- **What needs to be done**
The response should consist only of the lines from the one with "building: none -> [199,333,220,369]" to the end of the data below, copied exactly and without pictures.

- **Entries shown**
__________

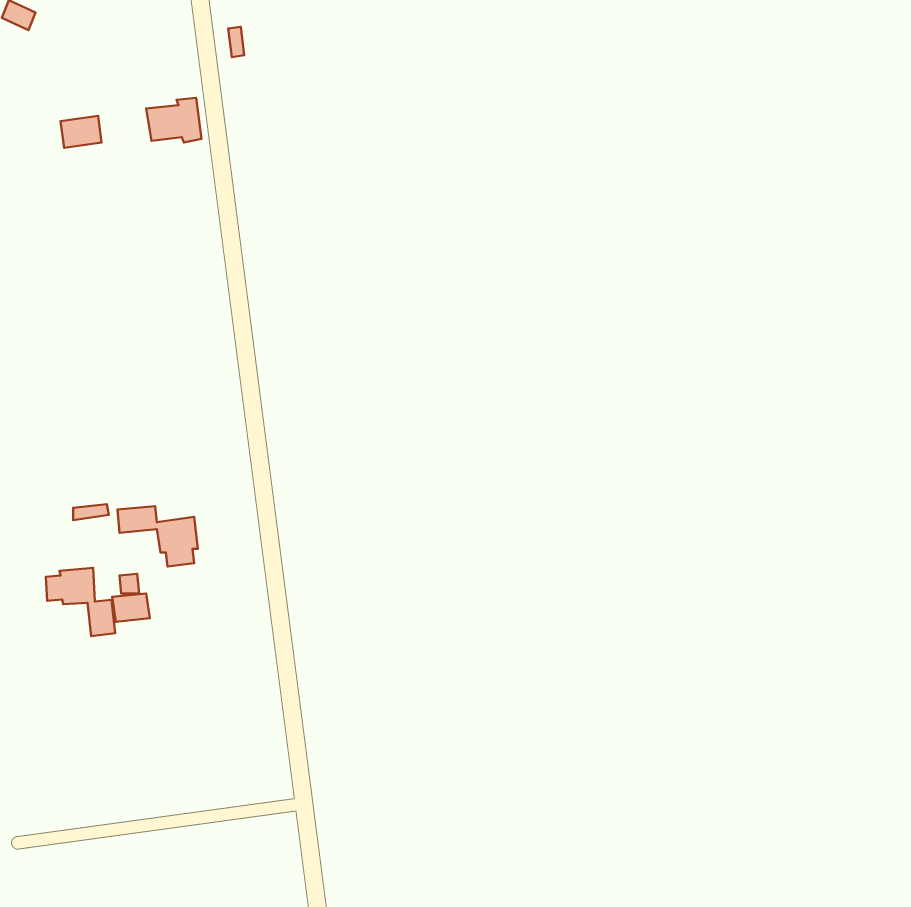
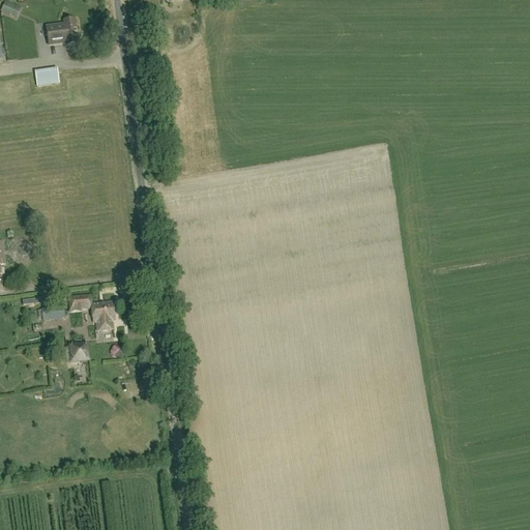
building: [146,98,202,142] -> [46,19,78,45]
building: [46,568,115,636] -> none

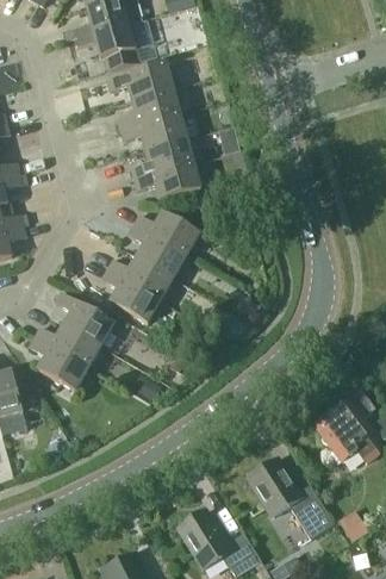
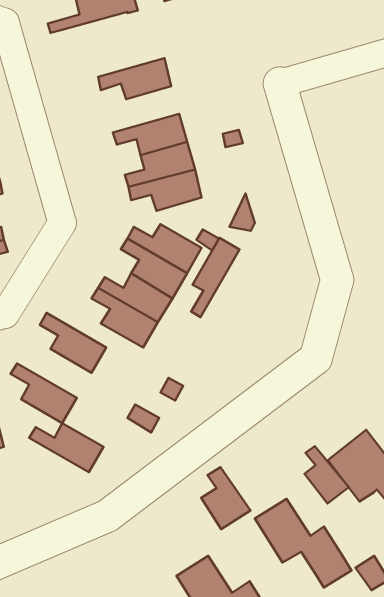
building: [74,21,141,71] -> none
building: [118,88,180,130] -> none
building: none -> [191,238,240,317]
building: [35,324,101,368] -> [29,423,103,472]
building: none -> [305,446,349,504]
building: none -> [201,467,250,529]

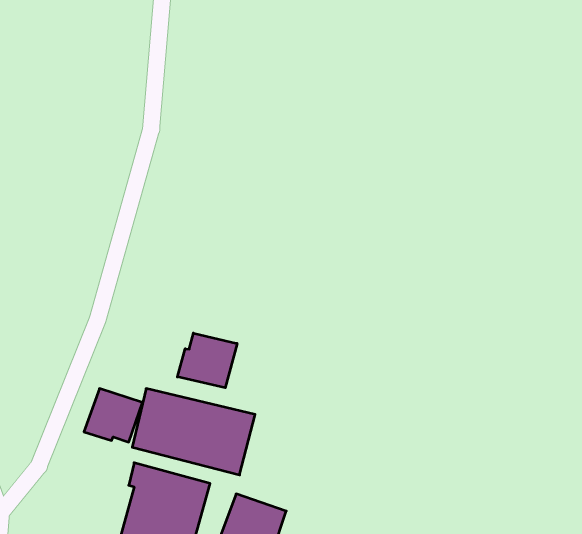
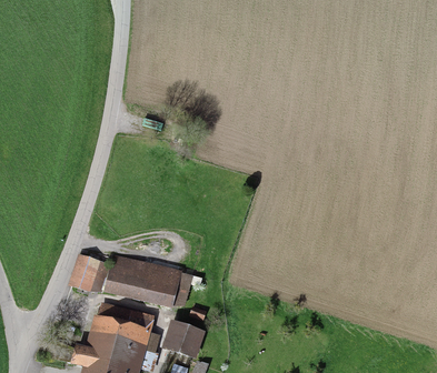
building: [177,333,237,388] -> none

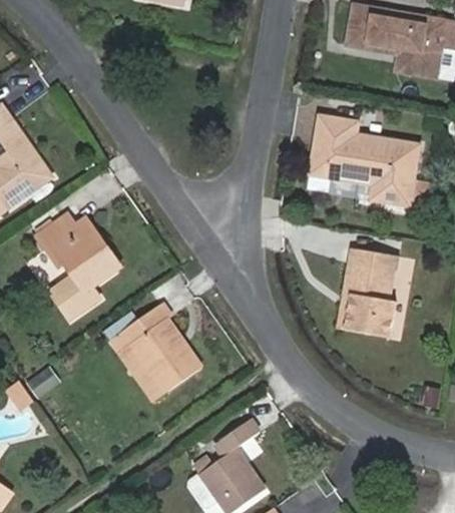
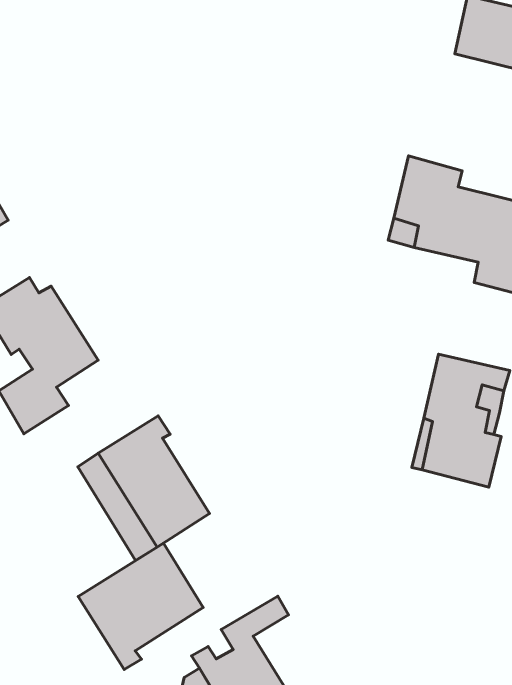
building: none -> [78,543,203,669]

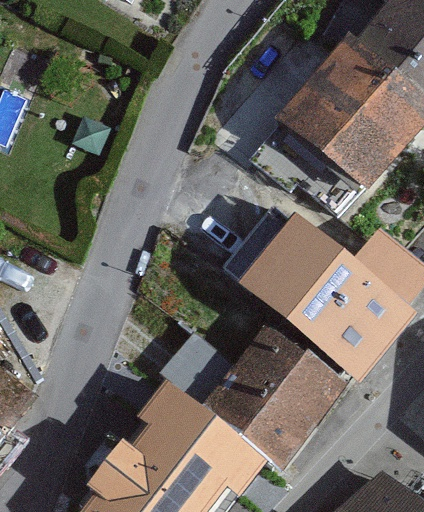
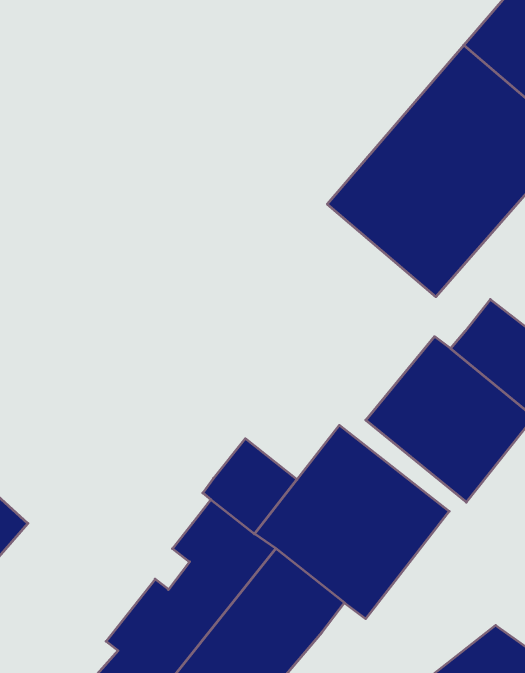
building: [222,205,336,318] -> none

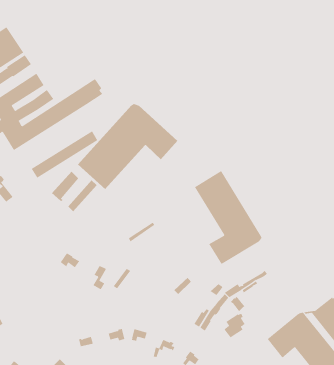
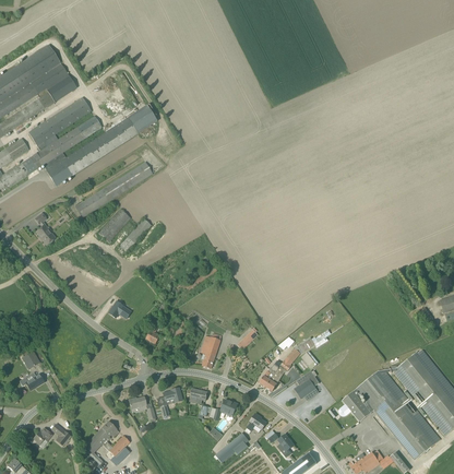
building: [77,103,178,190] -> none
building: [194,170,262,265] -> none
building: none -> [199,333,220,369]

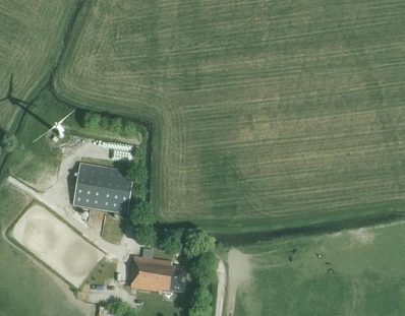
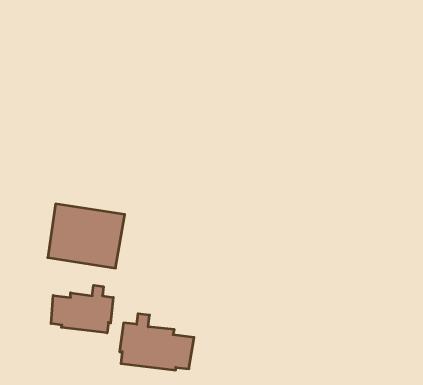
building: none -> [51,285,113,333]

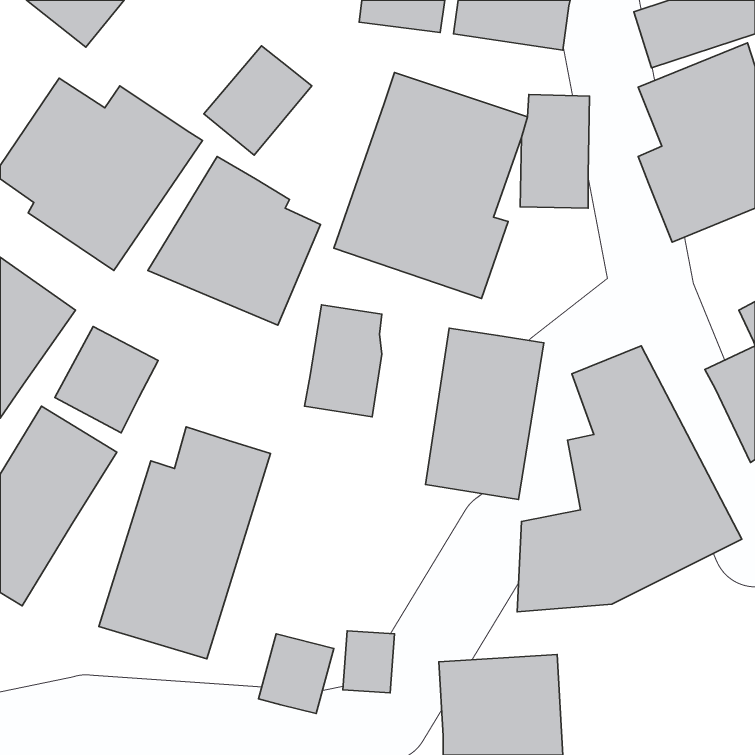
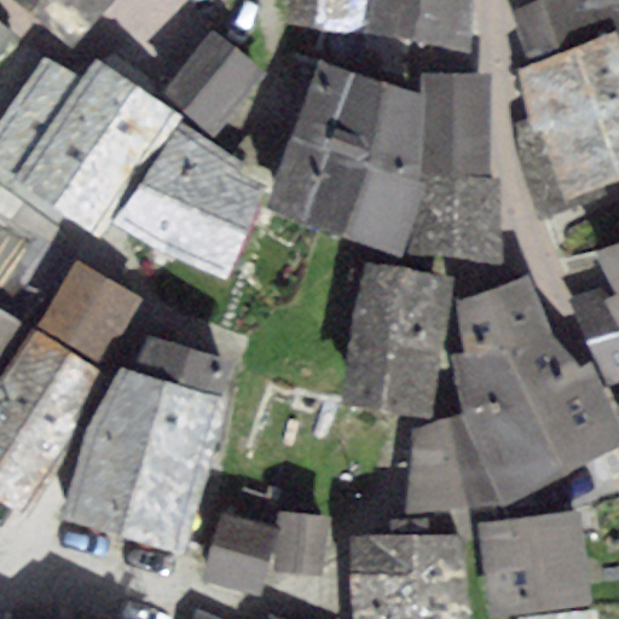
building: none -> [423,178,492,250]
building: [304,305,382,417] -> none
building: none -> [486,514,585,609]

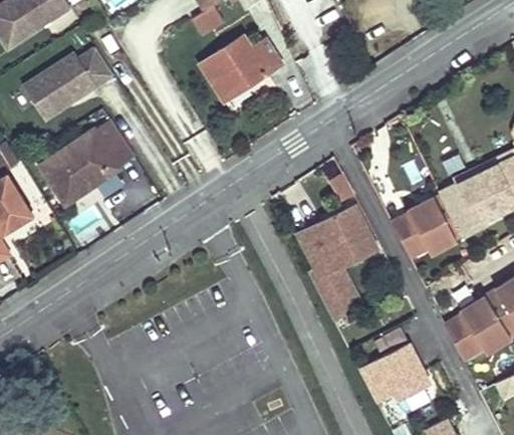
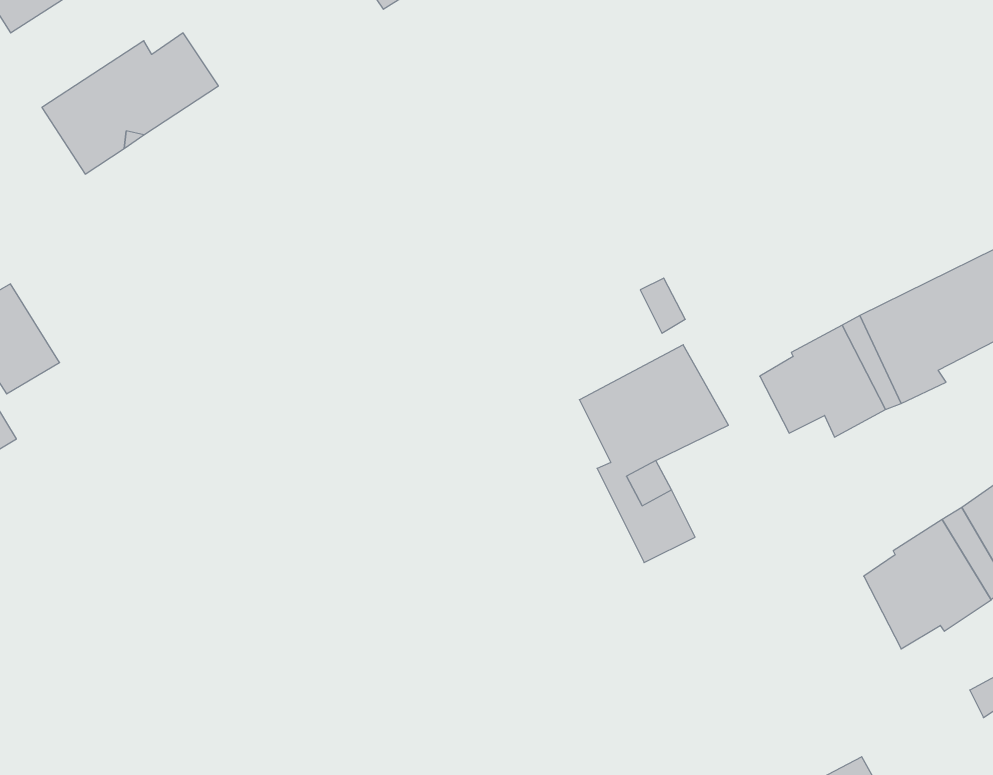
building: [201,36,283,97] -> none
building: [45,121,140,201] -> none
building: [358,342,431,403] -> none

__________

- **Exercise output**
building: none -> [199,333,220,369]

building: none -> [51,285,113,333]

building: none -> [423,178,492,250]
building: [304,305,382,417] -> none
building: none -> [486,514,585,609]

building: [201,36,283,97] -> none
building: [45,121,140,201] -> none
building: [358,342,431,403] -> none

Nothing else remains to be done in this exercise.